(Dataset records)
-*-

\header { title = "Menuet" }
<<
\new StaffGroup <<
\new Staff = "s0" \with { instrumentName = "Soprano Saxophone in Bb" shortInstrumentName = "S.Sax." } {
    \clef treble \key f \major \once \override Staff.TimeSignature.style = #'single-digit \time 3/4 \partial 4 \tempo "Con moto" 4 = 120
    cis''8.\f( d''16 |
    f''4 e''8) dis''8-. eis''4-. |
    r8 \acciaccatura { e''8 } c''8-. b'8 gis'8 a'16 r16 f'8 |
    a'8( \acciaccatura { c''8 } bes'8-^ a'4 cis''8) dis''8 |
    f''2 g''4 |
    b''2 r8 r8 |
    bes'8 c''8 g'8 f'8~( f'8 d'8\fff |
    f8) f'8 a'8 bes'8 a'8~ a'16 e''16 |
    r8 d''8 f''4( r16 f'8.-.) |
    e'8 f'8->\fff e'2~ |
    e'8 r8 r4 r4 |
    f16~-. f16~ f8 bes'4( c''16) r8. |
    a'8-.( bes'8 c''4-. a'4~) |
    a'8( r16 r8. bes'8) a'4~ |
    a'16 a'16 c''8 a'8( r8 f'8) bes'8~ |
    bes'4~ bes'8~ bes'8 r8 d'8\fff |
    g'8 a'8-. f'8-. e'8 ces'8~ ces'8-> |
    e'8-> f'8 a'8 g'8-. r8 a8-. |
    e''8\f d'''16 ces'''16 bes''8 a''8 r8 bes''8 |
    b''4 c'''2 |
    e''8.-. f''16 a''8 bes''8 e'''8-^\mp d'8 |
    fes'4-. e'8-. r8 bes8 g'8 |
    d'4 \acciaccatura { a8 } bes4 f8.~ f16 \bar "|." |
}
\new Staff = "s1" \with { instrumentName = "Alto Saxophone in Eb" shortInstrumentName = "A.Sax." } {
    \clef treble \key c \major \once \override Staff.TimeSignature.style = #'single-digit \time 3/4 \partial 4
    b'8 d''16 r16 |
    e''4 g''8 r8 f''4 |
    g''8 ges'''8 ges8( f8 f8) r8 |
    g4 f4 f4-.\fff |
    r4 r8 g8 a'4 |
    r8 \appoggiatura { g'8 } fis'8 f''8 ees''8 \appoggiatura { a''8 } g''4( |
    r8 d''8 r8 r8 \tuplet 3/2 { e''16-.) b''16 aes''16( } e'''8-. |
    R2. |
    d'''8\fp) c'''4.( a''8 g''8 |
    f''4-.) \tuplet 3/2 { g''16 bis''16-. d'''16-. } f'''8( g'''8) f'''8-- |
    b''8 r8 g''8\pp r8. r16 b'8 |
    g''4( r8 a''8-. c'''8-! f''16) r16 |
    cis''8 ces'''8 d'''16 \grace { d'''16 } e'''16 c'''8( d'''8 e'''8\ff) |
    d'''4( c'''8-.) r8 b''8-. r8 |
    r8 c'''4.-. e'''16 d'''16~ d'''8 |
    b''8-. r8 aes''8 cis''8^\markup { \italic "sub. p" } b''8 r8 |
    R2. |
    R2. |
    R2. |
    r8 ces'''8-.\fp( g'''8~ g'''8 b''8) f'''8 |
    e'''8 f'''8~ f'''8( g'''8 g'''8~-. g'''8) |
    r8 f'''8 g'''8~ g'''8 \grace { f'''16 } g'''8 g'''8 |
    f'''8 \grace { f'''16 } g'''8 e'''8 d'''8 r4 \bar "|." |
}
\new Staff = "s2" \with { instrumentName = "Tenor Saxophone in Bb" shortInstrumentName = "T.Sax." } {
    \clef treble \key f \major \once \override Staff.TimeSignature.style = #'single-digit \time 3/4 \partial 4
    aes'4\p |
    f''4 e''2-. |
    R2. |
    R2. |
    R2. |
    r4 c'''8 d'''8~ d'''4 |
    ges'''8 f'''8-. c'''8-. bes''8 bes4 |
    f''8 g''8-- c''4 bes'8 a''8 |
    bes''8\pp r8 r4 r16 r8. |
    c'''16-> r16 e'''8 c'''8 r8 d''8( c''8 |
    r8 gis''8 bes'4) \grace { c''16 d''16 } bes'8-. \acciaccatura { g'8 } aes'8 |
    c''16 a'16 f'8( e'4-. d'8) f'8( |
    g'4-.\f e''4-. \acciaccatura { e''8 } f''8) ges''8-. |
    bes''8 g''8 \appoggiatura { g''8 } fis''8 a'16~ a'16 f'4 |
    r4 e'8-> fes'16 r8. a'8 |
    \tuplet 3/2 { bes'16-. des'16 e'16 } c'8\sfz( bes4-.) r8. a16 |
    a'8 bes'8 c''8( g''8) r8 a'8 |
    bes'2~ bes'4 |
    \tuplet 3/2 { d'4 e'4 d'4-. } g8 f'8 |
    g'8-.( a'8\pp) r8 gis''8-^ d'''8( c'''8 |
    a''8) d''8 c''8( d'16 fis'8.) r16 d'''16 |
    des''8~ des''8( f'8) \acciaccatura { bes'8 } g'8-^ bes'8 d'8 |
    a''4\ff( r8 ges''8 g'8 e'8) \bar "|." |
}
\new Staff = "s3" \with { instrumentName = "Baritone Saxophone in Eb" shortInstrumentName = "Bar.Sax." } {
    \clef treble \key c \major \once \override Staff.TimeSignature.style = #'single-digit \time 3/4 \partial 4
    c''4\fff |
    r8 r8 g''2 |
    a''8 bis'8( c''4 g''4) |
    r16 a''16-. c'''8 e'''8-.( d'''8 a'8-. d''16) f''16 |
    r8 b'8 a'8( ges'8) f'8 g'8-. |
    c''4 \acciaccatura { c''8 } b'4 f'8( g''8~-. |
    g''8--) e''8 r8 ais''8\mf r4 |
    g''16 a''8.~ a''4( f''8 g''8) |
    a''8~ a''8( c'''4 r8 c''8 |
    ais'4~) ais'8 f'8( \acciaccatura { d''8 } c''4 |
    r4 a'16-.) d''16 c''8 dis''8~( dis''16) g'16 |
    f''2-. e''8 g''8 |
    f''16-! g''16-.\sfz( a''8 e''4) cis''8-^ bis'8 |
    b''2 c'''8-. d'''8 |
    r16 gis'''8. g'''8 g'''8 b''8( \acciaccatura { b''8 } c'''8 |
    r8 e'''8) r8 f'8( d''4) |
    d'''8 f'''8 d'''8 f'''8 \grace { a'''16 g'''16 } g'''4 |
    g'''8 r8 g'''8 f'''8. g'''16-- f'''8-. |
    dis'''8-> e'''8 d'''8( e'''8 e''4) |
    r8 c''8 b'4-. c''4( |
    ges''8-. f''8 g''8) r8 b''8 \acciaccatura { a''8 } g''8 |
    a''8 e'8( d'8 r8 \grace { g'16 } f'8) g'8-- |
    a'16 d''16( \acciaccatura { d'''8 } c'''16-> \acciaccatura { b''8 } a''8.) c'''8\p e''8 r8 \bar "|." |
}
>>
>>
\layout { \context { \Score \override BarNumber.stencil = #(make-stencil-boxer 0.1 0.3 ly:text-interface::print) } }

-*-

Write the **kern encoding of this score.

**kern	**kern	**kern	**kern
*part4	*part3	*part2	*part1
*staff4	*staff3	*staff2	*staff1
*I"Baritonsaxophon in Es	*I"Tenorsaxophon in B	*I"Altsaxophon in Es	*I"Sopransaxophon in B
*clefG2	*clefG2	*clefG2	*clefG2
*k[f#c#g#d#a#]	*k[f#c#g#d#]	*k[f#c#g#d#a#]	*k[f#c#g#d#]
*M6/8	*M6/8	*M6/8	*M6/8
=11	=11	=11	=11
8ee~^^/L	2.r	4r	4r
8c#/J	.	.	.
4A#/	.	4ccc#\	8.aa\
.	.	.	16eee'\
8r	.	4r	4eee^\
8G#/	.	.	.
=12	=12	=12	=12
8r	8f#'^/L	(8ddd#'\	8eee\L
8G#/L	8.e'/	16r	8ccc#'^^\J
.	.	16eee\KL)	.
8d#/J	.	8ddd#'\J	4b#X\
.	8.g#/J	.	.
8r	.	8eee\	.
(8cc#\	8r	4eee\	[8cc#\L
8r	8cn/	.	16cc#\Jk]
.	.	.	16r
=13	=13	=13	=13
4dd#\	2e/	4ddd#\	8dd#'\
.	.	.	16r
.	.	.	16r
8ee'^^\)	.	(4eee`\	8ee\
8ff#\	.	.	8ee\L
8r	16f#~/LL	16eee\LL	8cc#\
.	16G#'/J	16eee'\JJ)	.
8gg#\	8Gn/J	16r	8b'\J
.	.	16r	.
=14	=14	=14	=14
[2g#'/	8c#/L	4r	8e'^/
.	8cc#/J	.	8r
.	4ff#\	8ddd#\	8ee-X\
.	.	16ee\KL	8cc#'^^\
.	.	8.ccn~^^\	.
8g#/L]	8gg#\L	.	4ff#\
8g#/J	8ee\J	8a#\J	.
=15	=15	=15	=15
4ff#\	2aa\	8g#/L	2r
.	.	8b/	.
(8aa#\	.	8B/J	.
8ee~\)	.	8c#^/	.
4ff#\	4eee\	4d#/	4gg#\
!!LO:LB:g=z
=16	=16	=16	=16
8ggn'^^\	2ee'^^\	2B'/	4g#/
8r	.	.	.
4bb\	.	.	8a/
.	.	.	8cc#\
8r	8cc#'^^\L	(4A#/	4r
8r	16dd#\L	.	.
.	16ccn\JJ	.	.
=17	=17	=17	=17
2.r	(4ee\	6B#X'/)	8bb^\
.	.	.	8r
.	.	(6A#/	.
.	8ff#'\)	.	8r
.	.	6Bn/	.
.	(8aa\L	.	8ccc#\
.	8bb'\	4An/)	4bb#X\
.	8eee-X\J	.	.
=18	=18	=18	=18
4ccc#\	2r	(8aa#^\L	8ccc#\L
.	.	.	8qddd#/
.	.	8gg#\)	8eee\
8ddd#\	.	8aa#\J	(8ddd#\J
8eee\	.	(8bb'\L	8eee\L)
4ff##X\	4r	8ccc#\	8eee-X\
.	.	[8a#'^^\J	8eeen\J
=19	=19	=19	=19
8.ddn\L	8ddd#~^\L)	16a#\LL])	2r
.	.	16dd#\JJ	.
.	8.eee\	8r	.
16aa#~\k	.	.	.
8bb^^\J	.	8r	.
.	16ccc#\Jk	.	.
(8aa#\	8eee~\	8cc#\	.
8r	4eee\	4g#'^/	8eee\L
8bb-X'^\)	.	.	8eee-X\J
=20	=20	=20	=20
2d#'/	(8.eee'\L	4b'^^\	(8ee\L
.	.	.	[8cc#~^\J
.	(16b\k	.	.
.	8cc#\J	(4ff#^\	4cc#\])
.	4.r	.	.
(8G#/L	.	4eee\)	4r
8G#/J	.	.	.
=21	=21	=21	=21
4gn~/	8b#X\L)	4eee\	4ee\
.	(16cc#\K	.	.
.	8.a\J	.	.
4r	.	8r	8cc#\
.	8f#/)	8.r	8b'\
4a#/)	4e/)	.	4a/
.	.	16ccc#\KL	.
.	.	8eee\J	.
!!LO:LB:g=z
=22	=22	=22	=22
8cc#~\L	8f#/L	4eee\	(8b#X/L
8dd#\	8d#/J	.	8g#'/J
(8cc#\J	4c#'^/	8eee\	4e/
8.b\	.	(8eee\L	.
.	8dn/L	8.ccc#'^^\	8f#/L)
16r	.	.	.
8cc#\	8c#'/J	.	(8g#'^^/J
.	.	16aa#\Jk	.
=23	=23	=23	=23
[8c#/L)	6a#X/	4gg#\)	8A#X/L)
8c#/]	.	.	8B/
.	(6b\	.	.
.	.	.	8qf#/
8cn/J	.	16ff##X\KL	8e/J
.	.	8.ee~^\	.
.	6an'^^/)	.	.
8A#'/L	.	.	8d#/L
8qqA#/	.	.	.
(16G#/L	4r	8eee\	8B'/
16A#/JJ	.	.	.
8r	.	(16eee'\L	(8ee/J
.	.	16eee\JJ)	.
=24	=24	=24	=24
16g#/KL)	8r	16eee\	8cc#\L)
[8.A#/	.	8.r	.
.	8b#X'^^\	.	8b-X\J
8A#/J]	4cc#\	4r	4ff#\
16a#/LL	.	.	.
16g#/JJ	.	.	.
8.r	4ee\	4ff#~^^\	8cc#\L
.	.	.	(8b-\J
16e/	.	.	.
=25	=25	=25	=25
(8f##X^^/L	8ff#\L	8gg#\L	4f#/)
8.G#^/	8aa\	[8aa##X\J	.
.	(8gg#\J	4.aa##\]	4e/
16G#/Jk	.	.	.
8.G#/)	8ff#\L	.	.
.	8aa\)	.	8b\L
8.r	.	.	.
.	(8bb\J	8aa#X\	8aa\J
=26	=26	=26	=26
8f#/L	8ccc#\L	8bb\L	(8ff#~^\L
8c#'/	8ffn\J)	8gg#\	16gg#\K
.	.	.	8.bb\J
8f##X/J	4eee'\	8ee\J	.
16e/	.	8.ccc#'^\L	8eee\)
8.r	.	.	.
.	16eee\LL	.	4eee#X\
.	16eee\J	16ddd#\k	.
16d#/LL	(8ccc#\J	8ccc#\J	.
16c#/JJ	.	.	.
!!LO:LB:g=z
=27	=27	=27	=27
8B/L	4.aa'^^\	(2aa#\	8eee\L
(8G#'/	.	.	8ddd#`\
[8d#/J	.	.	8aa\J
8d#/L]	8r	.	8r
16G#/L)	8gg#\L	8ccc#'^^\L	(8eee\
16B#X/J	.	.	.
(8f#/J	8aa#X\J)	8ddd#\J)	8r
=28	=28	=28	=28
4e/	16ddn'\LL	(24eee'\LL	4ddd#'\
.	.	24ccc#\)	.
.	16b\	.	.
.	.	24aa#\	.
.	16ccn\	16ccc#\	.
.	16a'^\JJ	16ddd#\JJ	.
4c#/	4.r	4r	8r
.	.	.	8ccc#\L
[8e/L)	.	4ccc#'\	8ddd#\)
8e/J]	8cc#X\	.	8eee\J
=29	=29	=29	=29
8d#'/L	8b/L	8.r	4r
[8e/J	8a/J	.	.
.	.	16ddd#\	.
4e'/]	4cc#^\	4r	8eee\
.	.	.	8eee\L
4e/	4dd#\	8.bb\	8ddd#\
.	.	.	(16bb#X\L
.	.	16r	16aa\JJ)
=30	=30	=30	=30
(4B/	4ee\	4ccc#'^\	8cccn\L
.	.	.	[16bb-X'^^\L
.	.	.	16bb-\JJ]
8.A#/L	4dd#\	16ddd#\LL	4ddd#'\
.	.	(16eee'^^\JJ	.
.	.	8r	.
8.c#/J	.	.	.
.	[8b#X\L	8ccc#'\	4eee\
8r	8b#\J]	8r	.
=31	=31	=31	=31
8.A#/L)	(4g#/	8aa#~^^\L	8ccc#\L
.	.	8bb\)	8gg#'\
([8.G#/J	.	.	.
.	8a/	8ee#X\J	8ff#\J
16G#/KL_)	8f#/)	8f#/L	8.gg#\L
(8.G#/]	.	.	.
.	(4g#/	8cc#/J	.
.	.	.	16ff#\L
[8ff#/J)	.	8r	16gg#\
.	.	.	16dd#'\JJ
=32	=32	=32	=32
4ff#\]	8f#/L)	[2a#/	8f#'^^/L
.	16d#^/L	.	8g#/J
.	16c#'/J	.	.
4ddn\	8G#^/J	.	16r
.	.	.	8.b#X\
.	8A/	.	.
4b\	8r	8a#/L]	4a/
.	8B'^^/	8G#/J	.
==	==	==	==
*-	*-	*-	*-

-*-

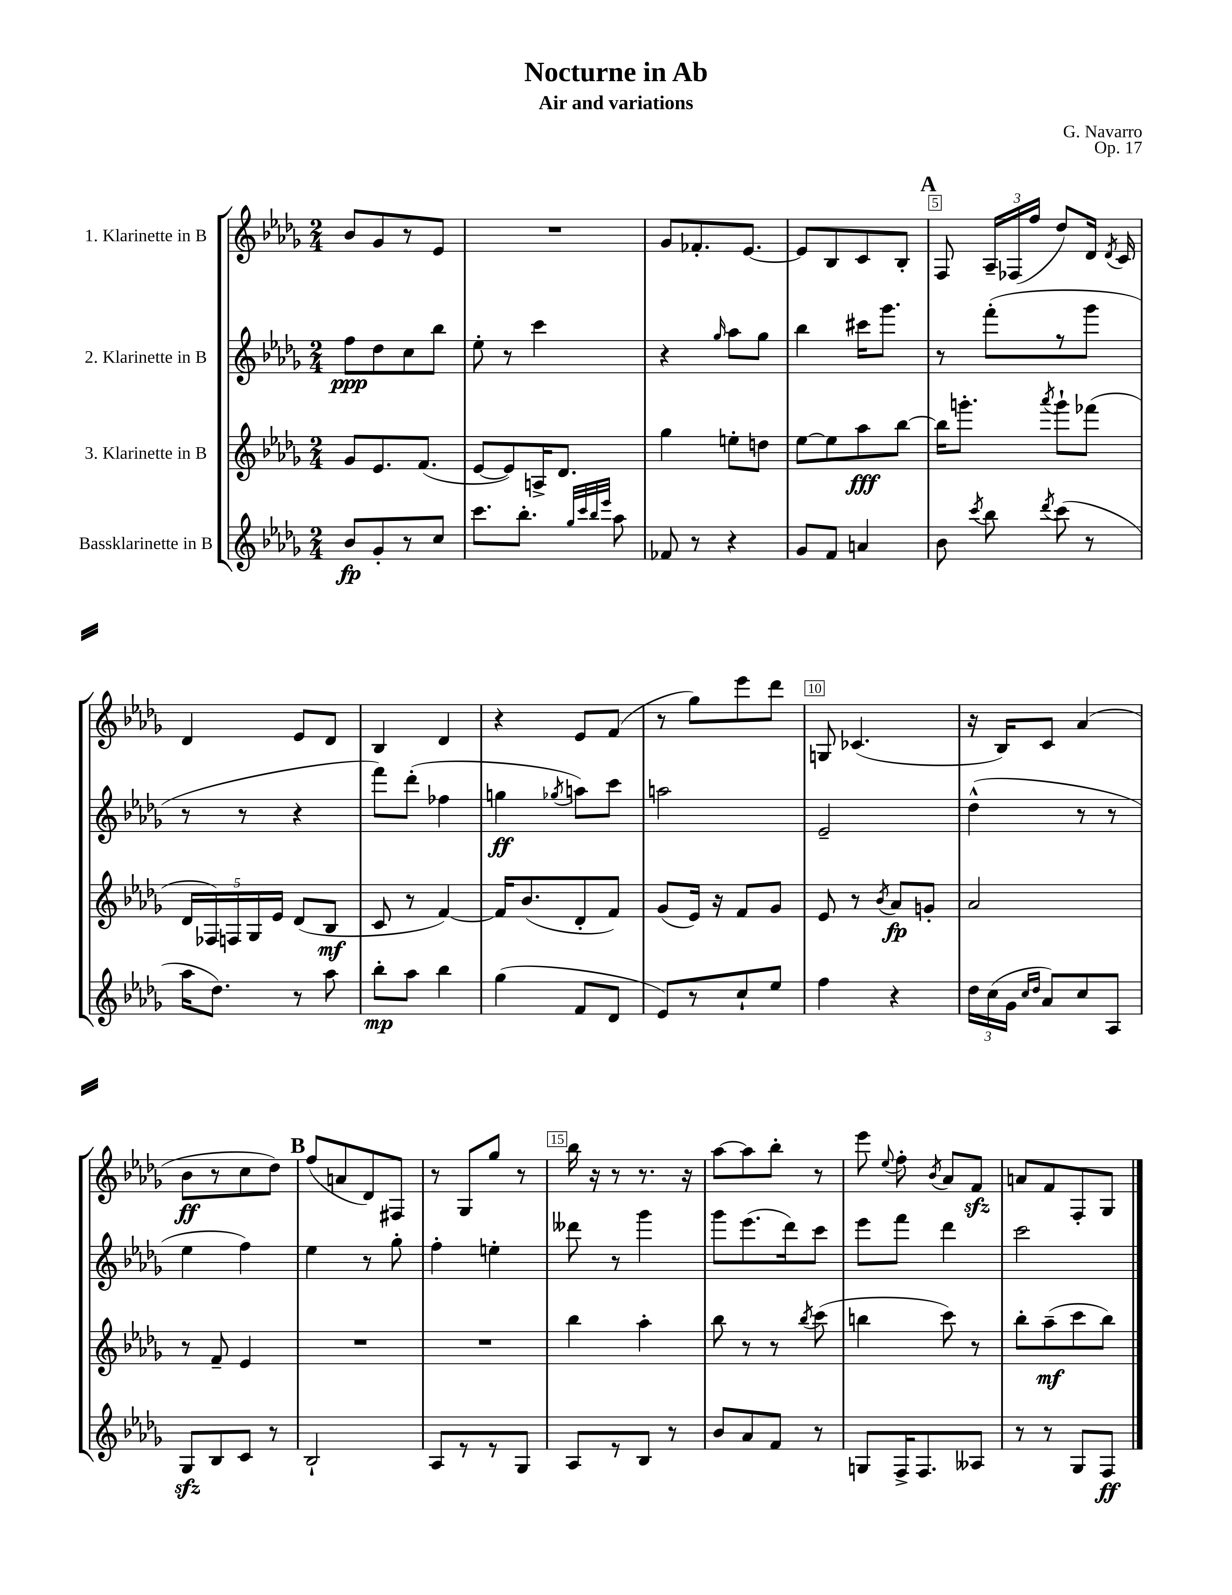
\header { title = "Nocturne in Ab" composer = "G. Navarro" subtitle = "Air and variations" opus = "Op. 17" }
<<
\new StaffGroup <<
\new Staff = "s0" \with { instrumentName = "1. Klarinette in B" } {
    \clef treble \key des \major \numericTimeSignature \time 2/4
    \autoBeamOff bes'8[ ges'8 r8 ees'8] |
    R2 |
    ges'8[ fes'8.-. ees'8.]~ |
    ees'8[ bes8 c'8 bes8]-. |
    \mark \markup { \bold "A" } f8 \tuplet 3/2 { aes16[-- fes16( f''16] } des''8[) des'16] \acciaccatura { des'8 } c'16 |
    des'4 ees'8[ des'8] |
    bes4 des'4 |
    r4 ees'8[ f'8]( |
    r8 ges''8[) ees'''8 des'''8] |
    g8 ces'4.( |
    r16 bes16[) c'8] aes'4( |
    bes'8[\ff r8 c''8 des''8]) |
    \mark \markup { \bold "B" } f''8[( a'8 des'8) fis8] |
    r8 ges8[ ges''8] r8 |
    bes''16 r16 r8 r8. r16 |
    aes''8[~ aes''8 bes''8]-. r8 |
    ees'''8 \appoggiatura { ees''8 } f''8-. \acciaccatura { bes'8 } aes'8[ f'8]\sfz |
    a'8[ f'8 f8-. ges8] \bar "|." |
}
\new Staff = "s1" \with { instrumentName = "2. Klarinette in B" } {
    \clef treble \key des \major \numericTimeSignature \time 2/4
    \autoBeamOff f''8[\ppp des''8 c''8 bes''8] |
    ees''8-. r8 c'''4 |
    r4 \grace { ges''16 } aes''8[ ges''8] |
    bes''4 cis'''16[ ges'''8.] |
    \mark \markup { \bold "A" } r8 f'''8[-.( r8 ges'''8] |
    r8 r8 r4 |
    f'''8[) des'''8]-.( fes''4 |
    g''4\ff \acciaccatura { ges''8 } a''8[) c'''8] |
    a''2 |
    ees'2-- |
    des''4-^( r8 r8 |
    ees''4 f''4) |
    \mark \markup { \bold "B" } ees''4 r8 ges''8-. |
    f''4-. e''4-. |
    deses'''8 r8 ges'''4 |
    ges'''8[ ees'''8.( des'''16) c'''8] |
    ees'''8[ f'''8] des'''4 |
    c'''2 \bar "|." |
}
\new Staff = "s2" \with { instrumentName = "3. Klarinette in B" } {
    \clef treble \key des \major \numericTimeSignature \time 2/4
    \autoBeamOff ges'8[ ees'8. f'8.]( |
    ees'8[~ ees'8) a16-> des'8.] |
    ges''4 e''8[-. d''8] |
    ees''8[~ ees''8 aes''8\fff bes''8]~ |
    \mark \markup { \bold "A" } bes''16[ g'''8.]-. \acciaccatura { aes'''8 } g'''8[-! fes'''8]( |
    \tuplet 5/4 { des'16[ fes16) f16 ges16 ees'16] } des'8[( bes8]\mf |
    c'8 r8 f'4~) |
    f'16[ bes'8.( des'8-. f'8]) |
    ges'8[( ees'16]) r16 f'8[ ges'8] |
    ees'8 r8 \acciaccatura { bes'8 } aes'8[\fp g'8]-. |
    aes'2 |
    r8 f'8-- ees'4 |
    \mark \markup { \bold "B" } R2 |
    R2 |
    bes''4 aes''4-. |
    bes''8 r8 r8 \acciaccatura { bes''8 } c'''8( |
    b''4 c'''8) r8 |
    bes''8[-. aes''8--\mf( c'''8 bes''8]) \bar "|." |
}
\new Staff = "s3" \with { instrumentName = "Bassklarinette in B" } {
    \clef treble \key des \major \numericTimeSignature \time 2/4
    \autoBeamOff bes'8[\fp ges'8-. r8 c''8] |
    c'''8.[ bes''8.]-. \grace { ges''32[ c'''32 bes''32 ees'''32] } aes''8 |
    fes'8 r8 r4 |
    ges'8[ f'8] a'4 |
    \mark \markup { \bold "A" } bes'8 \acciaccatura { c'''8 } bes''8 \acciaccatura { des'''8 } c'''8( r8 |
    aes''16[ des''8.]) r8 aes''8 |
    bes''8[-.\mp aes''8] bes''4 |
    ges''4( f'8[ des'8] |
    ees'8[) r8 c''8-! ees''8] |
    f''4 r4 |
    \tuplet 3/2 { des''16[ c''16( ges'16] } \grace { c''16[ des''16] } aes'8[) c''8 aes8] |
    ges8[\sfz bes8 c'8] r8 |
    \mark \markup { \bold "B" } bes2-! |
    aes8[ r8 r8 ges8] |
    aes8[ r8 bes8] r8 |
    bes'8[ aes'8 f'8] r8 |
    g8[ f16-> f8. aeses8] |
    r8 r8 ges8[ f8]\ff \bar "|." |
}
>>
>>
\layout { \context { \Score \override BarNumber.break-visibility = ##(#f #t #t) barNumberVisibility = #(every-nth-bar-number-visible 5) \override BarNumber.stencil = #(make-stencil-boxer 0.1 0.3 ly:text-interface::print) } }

-*-

▶ Problem statement
Which lines in the records above contain the string "title"? Pick out each of them and copy it in full.

▶ Task answer
\header { title = "Menuet" }
\header { title = "Nocturne in Ab" composer = "G. Navarro" subtitle = "Air and variations" opus = "Op. 17" }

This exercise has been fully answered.